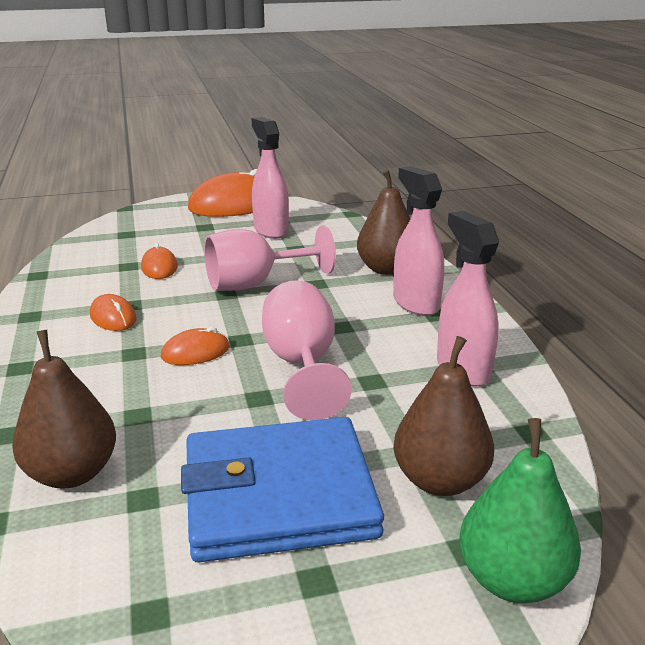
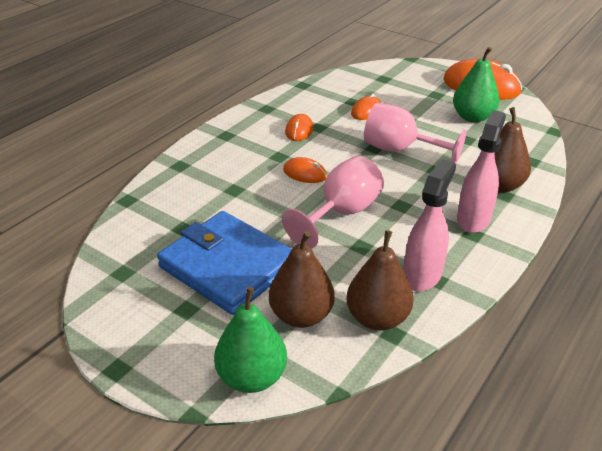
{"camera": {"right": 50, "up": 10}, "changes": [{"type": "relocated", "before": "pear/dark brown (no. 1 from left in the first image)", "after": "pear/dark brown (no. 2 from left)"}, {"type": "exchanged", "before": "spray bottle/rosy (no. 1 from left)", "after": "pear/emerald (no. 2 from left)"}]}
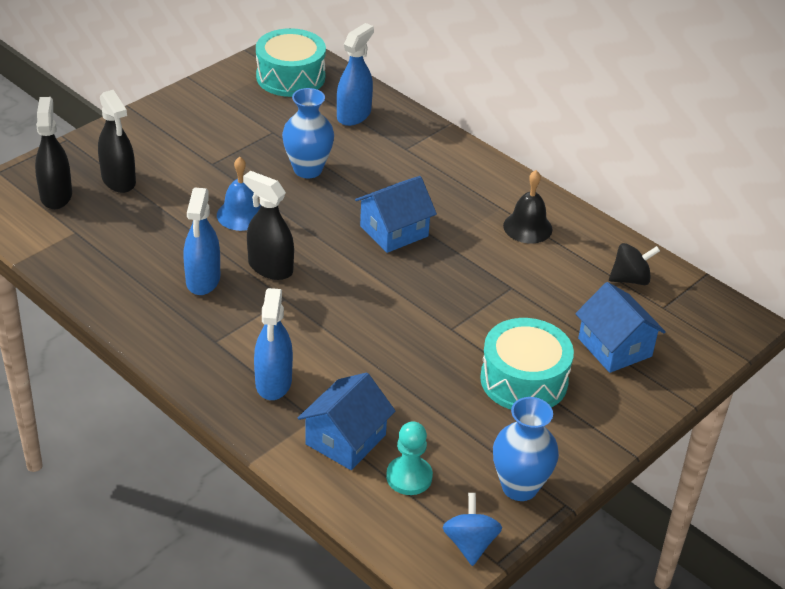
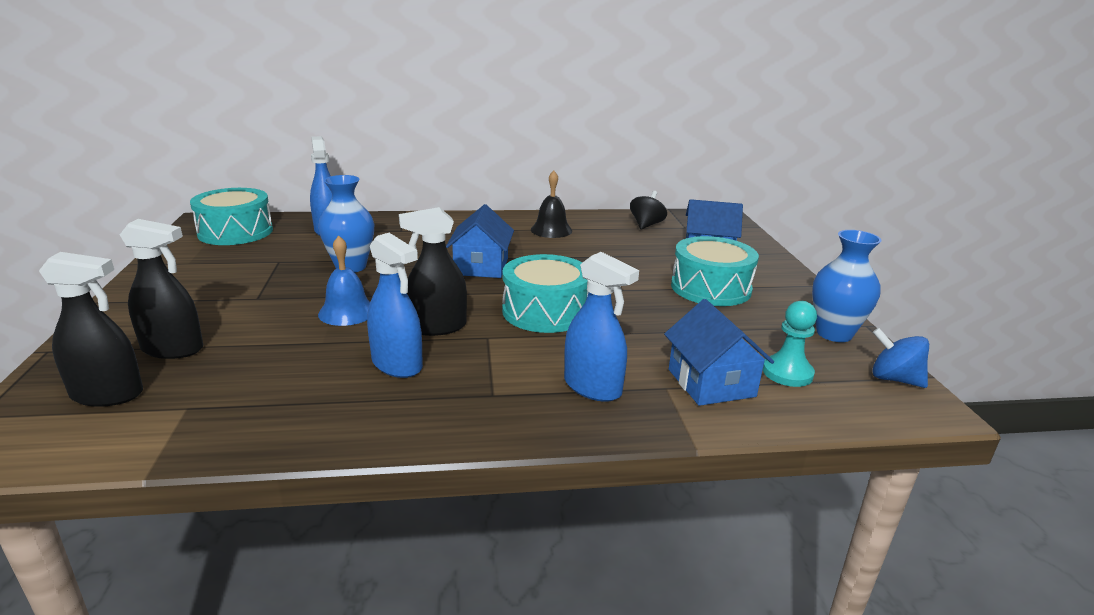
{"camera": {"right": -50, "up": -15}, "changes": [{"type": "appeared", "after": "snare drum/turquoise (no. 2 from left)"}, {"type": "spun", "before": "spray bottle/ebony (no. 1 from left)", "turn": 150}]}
--
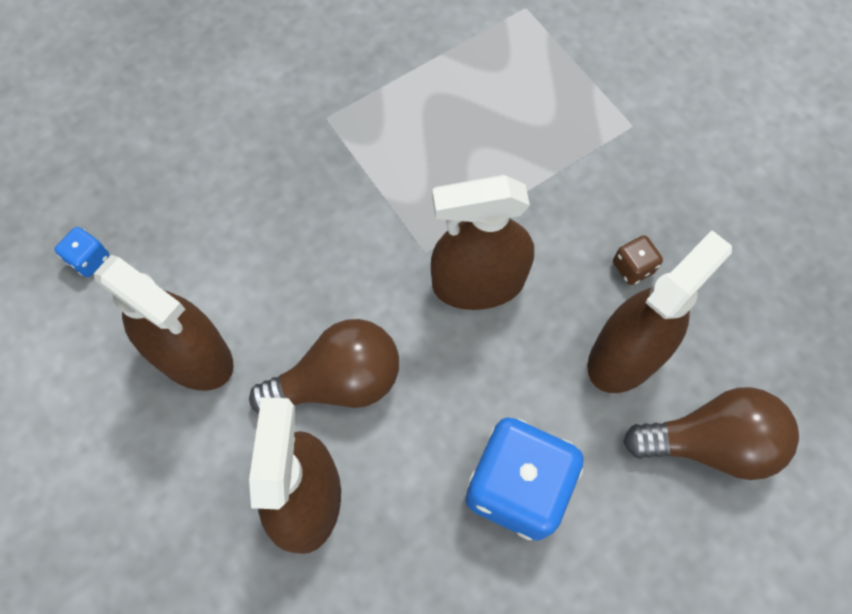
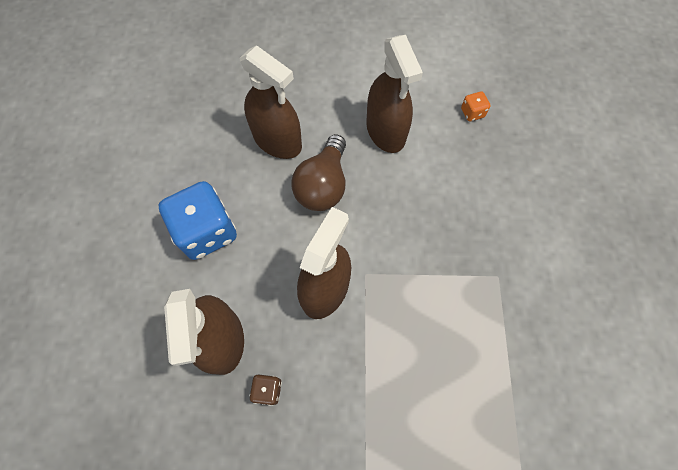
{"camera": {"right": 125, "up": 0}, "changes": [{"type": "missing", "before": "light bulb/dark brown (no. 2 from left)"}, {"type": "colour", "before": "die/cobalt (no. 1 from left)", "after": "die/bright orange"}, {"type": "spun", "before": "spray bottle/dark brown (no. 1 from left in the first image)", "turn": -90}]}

• _What you will do_
The answer must be the lines above from the one containing "bottle/rosy (no. 1" through the one containing "drum/turquoise (no. 2", reproduced exactly, with no pictures and nothing else.

• _Result_
{"camera": {"right": 50, "up": 10}, "changes": [{"type": "relocated", "before": "pear/dark brown (no. 1 from left in the first image)", "after": "pear/dark brown (no. 2 from left)"}, {"type": "exchanged", "before": "spray bottle/rosy (no. 1 from left)", "after": "pear/emerald (no. 2 from left)"}]}
{"camera": {"right": -50, "up": -15}, "changes": [{"type": "appeared", "after": "snare drum/turquoise (no. 2 from left)"}, {"type": "spun", "before": "spray bottle/ebony (no. 1 from left)", "turn": 150}]}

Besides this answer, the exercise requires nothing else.